For the entries below, count the lines containing "pink" and give only that number.

» **SOURCE MATERIAL**:

◆ ◆ ◆ ◆ ◆ ◆ ◆

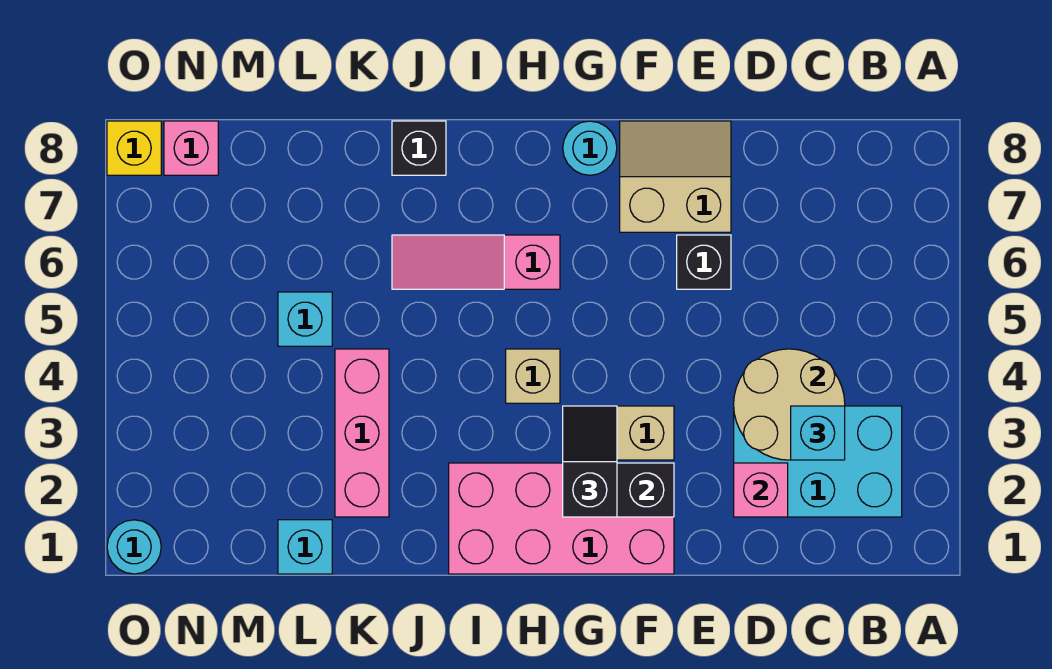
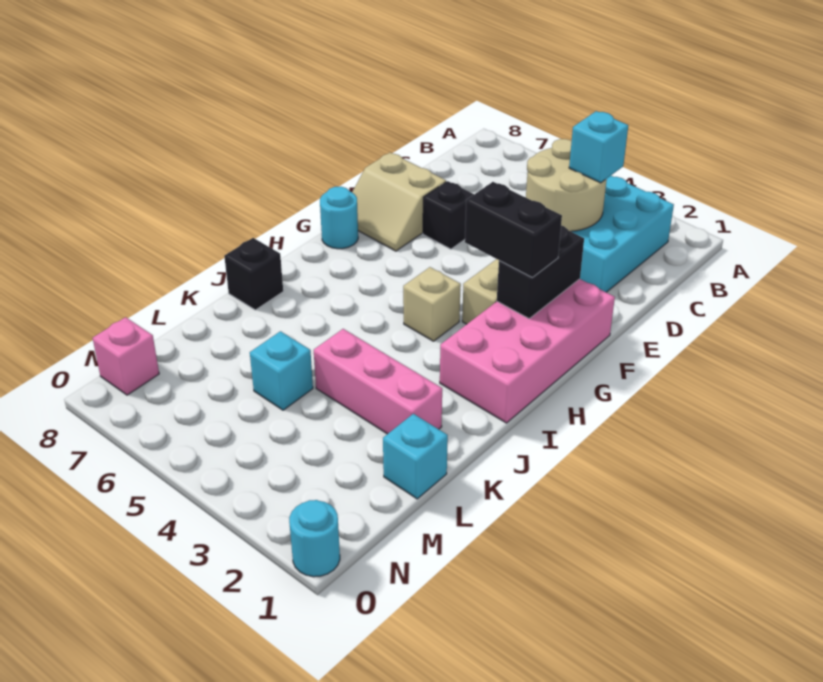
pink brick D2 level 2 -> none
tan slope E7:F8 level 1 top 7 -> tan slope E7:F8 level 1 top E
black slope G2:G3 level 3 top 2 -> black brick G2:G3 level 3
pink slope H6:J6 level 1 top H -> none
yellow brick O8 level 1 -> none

◆ ◆ ◆ ◆ ◆ ◆ ◆

» **EXPECTED ANSWER**: 2